[PROVIDED MATERIAL — start]

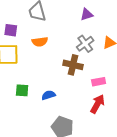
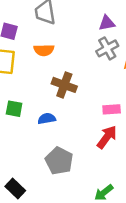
gray cross: (85, 44) -> (107, 48), moved
brown cross: (73, 65) -> (64, 85), moved

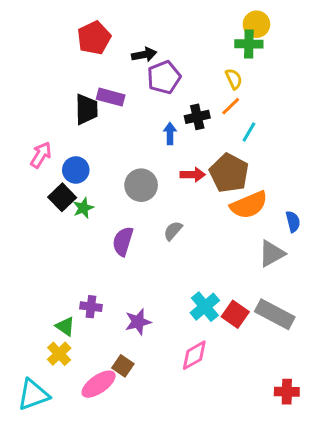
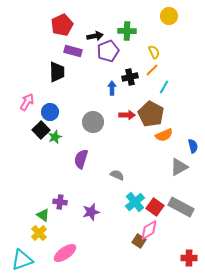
green cross: (249, 44) -> (127, 31), moved
purple rectangle: (111, 97) -> (73, 51), moved
orange semicircle: (249, 205) -> (164, 135), size x0.7
gray semicircle: (173, 231) -> (117, 175), moved, turned 72
pink diamond: (194, 355) -> (149, 230), moved
brown square: (123, 366) -> (139, 241), moved

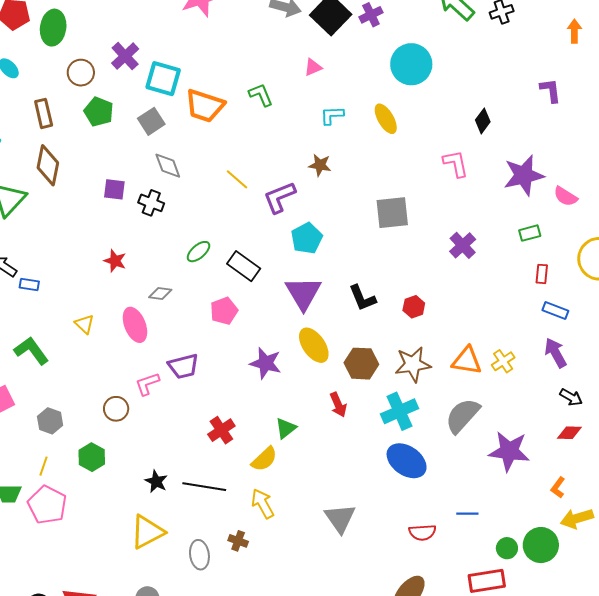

[PROVIDED MATERIAL — finish]

WHAT NEEDS TO BE DONE —
Please repeat the lines above from the line containing "orange semicircle: (249, 205)" through the final line, both included, exactly as they stand and without pictures.

REPLY TO THE EXERCISE —
orange semicircle: (249, 205) -> (164, 135), size x0.7
gray semicircle: (173, 231) -> (117, 175), moved, turned 72
pink diamond: (194, 355) -> (149, 230), moved
brown square: (123, 366) -> (139, 241), moved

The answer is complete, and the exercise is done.